## What you are asked to do
When you reach the line with "LCD1: LCD0802 -> LCD2004", start repeating the lines exactly and keep going to the end of the records, but drop every picture.

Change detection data
= = =

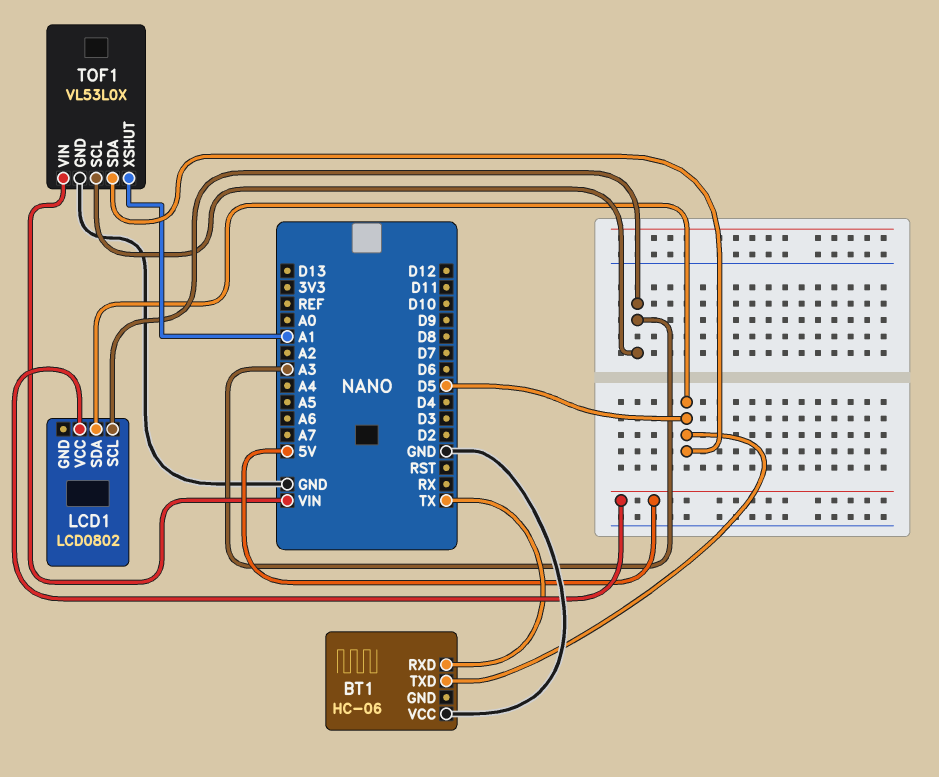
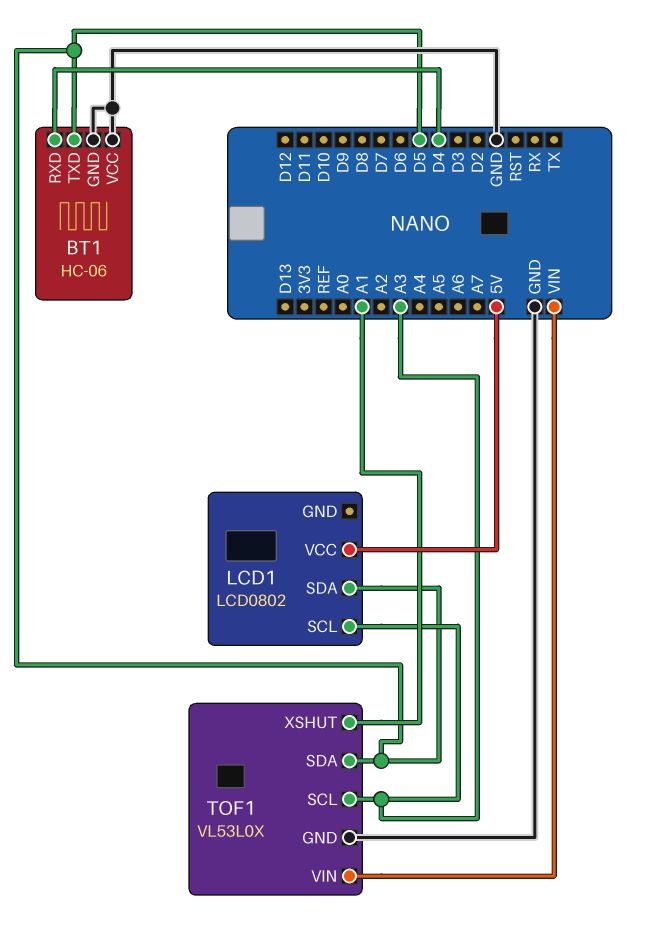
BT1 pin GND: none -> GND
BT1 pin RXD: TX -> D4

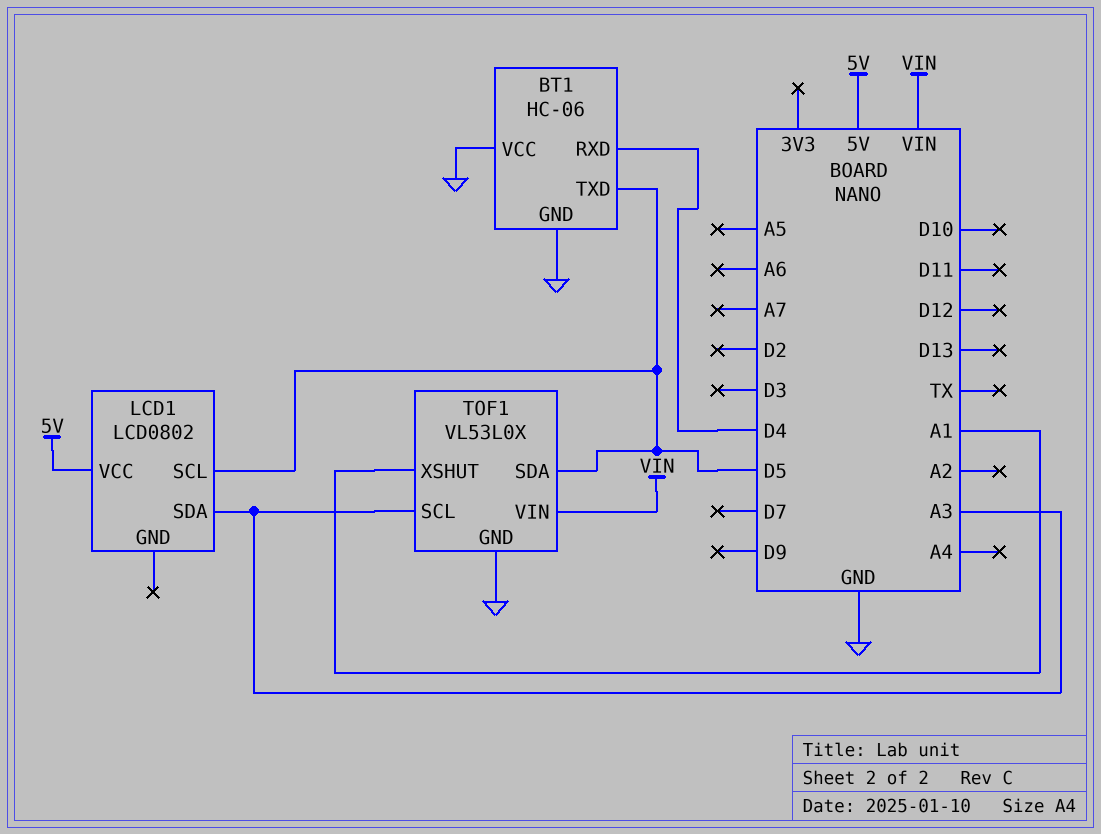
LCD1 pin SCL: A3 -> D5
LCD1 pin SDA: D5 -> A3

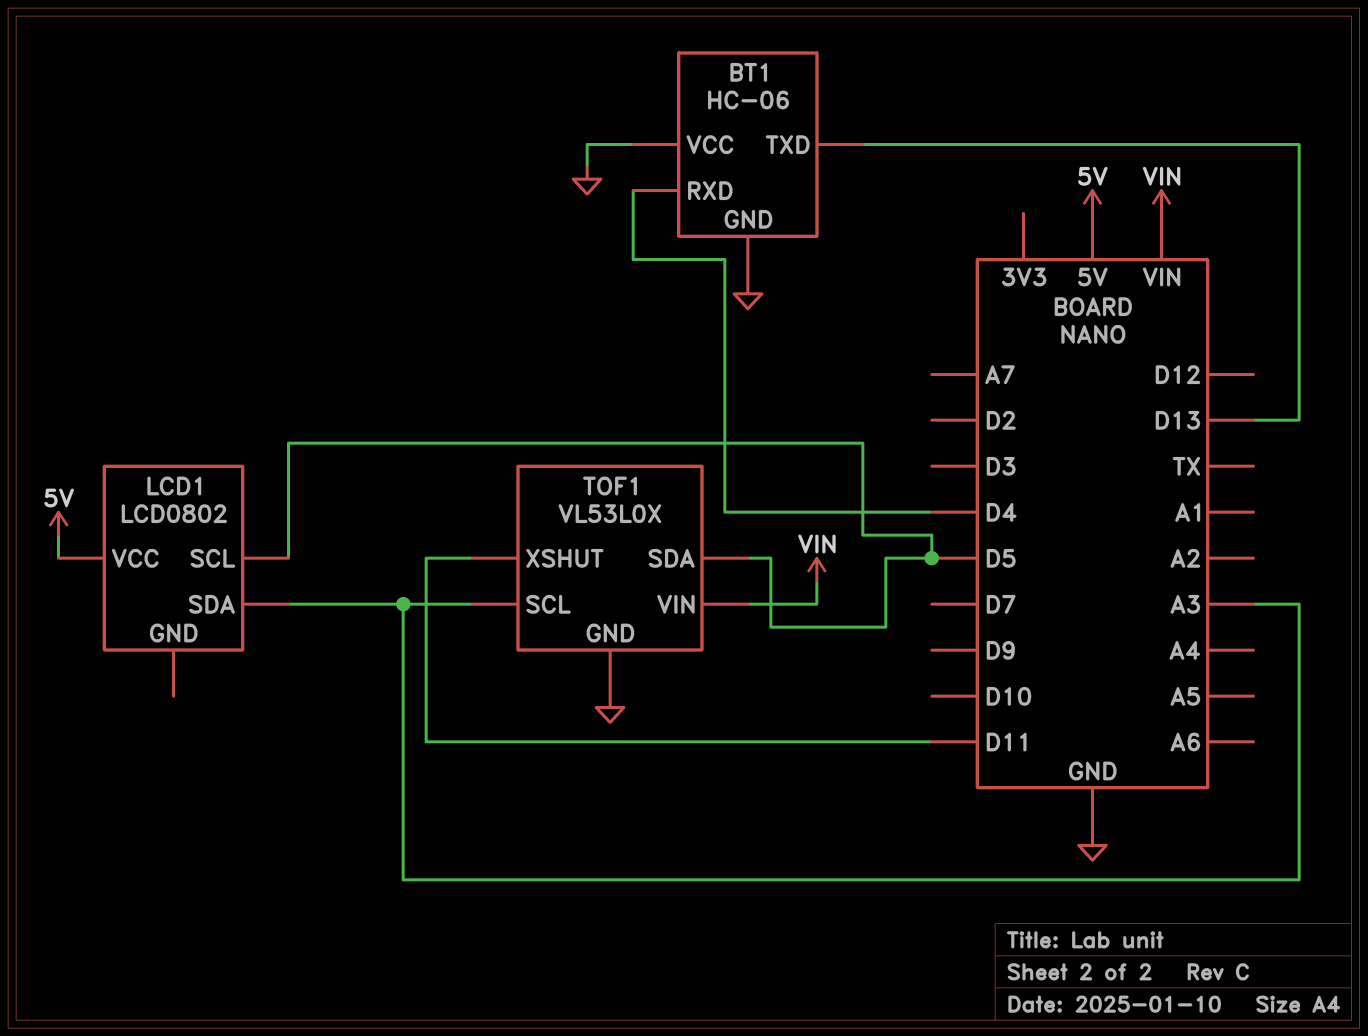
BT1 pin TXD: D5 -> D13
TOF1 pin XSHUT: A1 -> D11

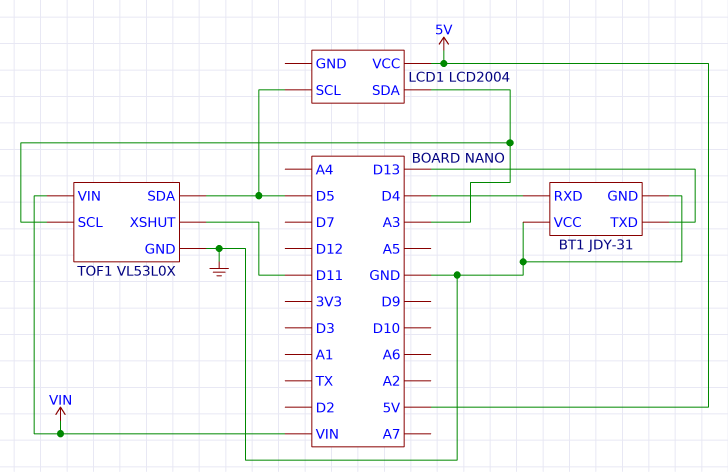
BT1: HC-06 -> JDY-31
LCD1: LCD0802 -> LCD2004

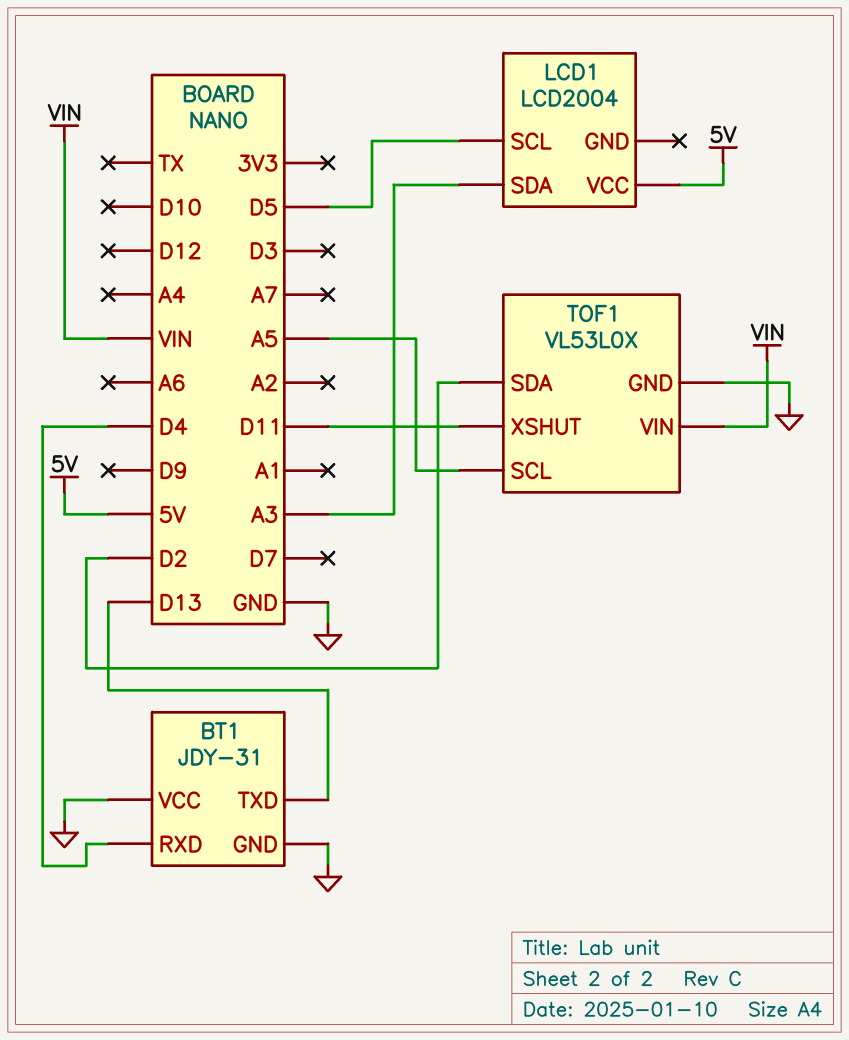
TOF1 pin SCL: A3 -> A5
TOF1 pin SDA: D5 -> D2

= = =

## The answer
LCD1: LCD0802 -> LCD2004

TOF1 pin SCL: A3 -> A5
TOF1 pin SDA: D5 -> D2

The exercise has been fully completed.